(Exercise requirements):
Filter the entries below, keeping every line that has the word "minus".

(Given data):
★ ★ ★ ★

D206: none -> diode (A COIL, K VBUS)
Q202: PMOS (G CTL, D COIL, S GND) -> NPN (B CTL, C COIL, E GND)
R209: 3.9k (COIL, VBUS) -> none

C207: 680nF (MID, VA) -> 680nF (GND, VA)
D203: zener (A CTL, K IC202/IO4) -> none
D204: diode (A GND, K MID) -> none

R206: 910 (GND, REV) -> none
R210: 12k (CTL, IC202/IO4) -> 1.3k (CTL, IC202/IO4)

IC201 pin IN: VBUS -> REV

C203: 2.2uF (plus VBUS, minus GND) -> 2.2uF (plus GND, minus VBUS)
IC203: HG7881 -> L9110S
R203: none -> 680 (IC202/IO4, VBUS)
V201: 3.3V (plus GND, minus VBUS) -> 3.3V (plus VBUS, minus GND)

★ ★ ★ ★

(Written answer):
C203: 2.2uF (plus VBUS, minus GND) -> 2.2uF (plus GND, minus VBUS)
V201: 3.3V (plus GND, minus VBUS) -> 3.3V (plus VBUS, minus GND)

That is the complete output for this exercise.